## WHAT THE TASK REQUIRES
The answer must consist of every line in the records below that contains the string "moved".

## INPUT RECORDS
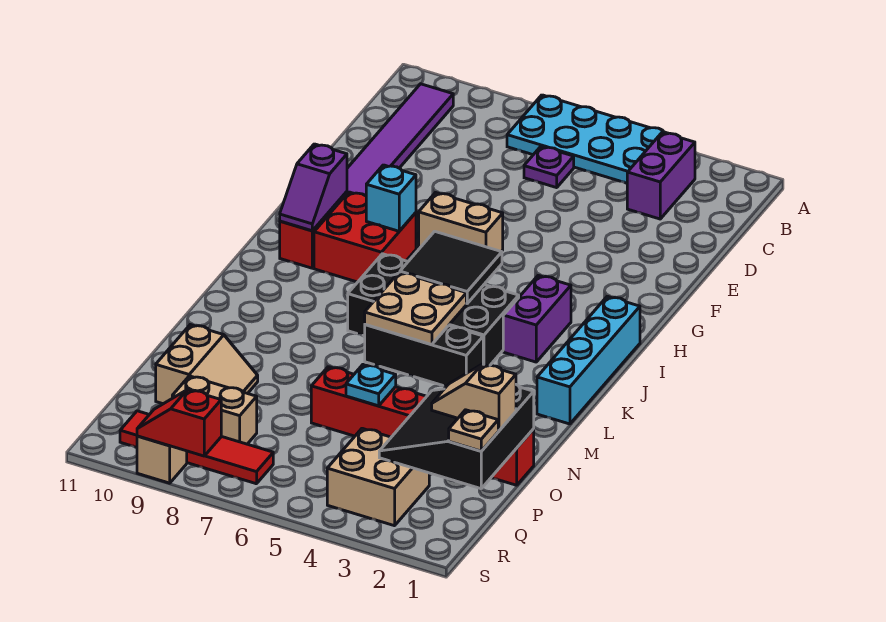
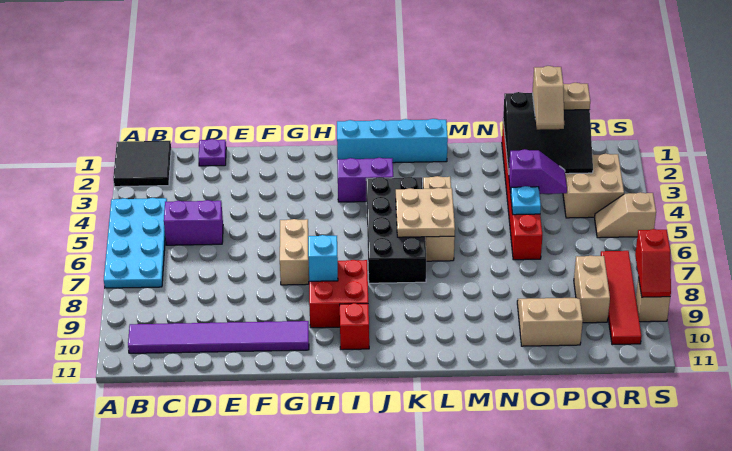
purple 1x2 brick [627,132,695,219] -> purple 1x2 brick moved to [164,200,223,245]
purple 1x1 plate [524,146,574,188] -> purple 1x1 plate moved to [199,139,226,166]
purple 1x2 slope [280,144,347,231] -> purple 1x2 slope moved to [509,149,567,194]
black 2x2 tile [400,231,502,304] -> black 2x2 tile moved to [113,141,171,187]
black 1x3 brick [365,325,483,386] -> tan 1x3 brick [423,176,455,261]
none -> tan 1x2 slope [595,192,656,238]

## EXERCISE SOLUTION
purple 1x2 brick [627,132,695,219] -> purple 1x2 brick moved to [164,200,223,245]
purple 1x1 plate [524,146,574,188] -> purple 1x1 plate moved to [199,139,226,166]
purple 1x2 slope [280,144,347,231] -> purple 1x2 slope moved to [509,149,567,194]
black 2x2 tile [400,231,502,304] -> black 2x2 tile moved to [113,141,171,187]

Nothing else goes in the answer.